WORK REQUEST ::
How many lines in the records below contain the word "green"? Answer with the number and nothing else.

EXERCISE INPUT ::

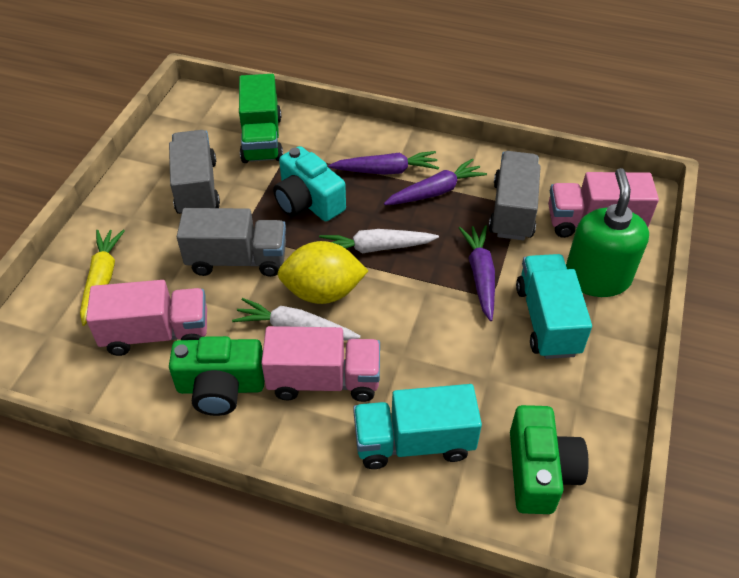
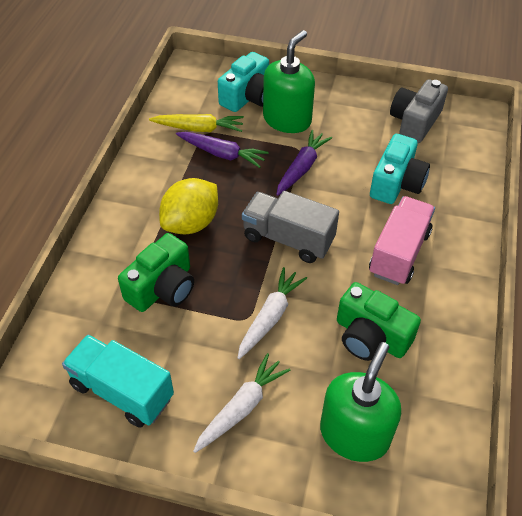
green soap dispenser: 1 -> 2
green truck: 1 -> 0
grey camera: 0 -> 1
grey truck: 3 -> 1
pink truck: 3 -> 1
purple carrot: 3 -> 2
turquoise camera: 1 -> 2
turquoise truck: 2 -> 1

TASK SOLUTION ::
2